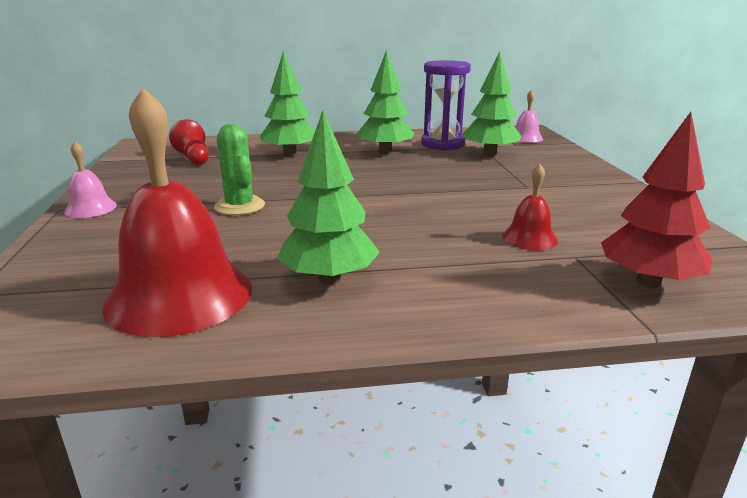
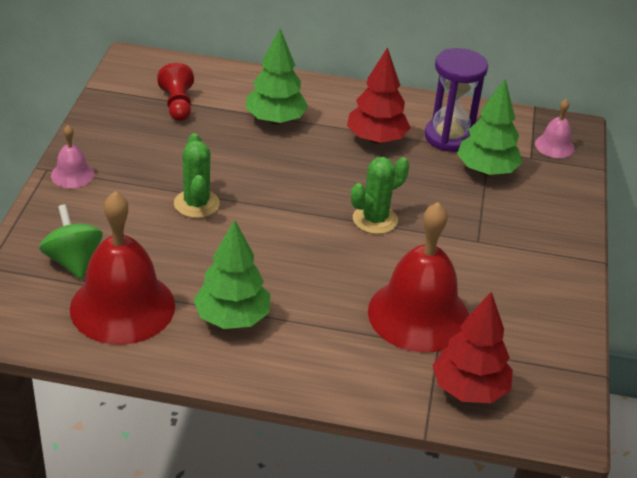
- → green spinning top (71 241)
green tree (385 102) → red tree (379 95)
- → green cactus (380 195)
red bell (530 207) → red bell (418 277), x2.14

- _REQUIREMENT_
Could the data above be copied out exactly, with no pictures kept?

- _ANSWER SPACE_
- → green spinning top (71 241)
green tree (385 102) → red tree (379 95)
- → green cactus (380 195)
red bell (530 207) → red bell (418 277), x2.14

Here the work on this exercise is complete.